Provide again, from the entries below, every line from the one containing "tv unit: (152, 482)" through the one containing "washing machine: (83, 268)", exactly as written, and no other line.

——

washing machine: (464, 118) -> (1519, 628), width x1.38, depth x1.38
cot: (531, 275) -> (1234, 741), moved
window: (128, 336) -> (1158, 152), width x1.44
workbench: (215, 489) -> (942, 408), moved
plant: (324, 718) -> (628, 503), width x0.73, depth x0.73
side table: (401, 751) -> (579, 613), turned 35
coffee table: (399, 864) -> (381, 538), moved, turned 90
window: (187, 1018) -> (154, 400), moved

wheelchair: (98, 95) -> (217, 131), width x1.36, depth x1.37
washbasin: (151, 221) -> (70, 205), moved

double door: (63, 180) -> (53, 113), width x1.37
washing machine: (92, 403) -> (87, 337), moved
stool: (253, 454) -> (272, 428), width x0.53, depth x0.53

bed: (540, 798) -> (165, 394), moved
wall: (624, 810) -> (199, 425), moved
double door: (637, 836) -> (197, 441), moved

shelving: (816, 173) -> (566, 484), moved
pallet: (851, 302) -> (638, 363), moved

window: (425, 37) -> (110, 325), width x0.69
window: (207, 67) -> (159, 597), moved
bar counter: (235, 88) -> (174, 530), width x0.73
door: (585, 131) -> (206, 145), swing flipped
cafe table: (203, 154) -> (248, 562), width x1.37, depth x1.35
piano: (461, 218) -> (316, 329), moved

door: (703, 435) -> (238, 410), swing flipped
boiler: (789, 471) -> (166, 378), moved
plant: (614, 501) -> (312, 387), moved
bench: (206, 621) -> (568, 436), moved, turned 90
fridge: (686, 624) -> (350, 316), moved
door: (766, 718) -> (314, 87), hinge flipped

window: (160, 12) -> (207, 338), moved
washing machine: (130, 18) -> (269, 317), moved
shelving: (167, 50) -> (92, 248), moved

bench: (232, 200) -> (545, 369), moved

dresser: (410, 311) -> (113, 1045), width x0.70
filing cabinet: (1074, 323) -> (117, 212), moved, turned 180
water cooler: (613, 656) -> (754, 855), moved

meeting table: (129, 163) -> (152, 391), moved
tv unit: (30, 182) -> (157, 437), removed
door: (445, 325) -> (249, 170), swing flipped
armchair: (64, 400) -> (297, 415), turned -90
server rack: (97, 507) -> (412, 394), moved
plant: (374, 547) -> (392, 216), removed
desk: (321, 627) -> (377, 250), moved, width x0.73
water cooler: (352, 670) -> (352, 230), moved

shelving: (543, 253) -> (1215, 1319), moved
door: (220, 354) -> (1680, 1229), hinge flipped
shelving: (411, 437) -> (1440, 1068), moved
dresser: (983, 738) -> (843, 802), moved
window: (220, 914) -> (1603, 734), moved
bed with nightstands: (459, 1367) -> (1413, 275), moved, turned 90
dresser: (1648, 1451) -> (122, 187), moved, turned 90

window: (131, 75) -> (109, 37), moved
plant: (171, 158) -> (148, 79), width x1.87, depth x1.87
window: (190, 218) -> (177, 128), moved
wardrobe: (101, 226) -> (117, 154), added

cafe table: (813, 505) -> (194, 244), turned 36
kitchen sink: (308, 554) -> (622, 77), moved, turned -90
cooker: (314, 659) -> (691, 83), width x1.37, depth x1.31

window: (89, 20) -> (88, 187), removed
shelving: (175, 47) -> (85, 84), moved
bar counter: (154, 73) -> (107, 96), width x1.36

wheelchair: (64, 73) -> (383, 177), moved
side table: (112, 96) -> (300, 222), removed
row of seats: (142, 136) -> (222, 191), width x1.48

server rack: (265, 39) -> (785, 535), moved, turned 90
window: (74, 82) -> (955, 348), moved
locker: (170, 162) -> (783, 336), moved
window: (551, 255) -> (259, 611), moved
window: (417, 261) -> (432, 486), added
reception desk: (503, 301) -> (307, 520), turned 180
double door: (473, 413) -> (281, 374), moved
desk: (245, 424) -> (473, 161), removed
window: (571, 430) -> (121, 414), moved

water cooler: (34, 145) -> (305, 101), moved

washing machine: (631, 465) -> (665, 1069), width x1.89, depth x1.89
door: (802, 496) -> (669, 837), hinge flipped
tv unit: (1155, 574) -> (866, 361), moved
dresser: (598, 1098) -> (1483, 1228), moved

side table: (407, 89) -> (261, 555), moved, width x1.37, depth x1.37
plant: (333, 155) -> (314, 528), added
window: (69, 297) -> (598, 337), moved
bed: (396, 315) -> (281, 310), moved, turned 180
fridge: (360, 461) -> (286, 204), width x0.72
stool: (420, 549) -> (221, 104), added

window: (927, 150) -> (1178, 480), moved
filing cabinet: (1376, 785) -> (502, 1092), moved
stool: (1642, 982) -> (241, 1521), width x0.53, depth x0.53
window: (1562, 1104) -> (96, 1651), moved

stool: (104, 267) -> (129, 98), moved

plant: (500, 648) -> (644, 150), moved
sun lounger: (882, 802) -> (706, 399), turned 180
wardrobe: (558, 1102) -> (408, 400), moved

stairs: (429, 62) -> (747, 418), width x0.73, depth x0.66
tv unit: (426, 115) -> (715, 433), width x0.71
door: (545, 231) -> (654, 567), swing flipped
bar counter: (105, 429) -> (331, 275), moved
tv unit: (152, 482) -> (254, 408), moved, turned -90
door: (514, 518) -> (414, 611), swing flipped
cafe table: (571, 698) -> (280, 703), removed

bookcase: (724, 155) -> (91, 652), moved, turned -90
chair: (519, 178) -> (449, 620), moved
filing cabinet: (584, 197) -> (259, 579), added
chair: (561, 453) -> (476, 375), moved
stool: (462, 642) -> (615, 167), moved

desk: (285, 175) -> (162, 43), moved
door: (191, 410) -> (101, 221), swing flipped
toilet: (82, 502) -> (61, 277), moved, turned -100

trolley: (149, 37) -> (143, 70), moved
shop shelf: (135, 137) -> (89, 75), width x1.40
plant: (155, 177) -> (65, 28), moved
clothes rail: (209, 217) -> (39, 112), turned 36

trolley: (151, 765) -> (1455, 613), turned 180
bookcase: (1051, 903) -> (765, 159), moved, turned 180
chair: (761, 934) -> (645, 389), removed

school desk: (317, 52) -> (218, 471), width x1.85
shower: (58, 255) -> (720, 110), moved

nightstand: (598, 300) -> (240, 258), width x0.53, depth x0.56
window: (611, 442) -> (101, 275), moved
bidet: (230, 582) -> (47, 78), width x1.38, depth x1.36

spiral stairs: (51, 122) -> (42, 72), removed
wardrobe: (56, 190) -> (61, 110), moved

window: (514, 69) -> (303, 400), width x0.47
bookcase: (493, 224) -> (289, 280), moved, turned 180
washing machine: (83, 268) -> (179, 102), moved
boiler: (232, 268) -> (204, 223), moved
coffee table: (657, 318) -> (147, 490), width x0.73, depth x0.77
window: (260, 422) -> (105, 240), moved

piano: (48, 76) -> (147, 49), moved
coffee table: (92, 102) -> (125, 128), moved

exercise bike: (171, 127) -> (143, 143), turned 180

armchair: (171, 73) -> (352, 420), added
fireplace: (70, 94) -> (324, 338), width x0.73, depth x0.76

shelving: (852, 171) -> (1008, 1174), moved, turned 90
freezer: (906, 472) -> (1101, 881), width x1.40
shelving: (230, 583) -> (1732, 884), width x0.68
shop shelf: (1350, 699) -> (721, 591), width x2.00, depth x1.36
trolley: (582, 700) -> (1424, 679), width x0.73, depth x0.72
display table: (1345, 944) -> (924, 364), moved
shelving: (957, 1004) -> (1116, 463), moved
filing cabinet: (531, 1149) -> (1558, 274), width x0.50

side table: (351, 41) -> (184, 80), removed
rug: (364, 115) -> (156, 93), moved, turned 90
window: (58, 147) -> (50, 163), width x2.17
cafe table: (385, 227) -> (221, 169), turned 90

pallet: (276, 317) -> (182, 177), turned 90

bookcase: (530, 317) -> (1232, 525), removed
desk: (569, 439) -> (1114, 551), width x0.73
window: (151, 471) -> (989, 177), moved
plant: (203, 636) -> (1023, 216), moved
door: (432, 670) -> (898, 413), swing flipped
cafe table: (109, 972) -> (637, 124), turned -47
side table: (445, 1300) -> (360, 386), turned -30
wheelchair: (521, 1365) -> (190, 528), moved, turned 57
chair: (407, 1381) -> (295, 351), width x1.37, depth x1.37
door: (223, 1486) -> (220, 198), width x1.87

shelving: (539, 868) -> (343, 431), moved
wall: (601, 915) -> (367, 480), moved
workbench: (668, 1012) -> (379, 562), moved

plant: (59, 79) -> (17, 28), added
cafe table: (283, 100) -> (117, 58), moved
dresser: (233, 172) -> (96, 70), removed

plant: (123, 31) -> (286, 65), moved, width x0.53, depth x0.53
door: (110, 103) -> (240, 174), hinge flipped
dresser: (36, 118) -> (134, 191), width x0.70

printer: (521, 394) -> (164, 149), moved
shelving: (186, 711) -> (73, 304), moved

——

### [SOLVED PROBLEM]
tv unit: (152, 482) -> (254, 408), moved, turned -90
door: (514, 518) -> (414, 611), swing flipped
cafe table: (571, 698) -> (280, 703), removed

bookcase: (724, 155) -> (91, 652), moved, turned -90
chair: (519, 178) -> (449, 620), moved
filing cabinet: (584, 197) -> (259, 579), added
chair: (561, 453) -> (476, 375), moved
stool: (462, 642) -> (615, 167), moved

desk: (285, 175) -> (162, 43), moved
door: (191, 410) -> (101, 221), swing flipped
toilet: (82, 502) -> (61, 277), moved, turned -100

trolley: (149, 37) -> (143, 70), moved
shop shelf: (135, 137) -> (89, 75), width x1.40
plant: (155, 177) -> (65, 28), moved
clothes rail: (209, 217) -> (39, 112), turned 36

trolley: (151, 765) -> (1455, 613), turned 180
bookcase: (1051, 903) -> (765, 159), moved, turned 180
chair: (761, 934) -> (645, 389), removed

school desk: (317, 52) -> (218, 471), width x1.85
shower: (58, 255) -> (720, 110), moved

nightstand: (598, 300) -> (240, 258), width x0.53, depth x0.56
window: (611, 442) -> (101, 275), moved
bidet: (230, 582) -> (47, 78), width x1.38, depth x1.36

spiral stairs: (51, 122) -> (42, 72), removed
wardrobe: (56, 190) -> (61, 110), moved

window: (514, 69) -> (303, 400), width x0.47
bookcase: (493, 224) -> (289, 280), moved, turned 180
washing machine: (83, 268) -> (179, 102), moved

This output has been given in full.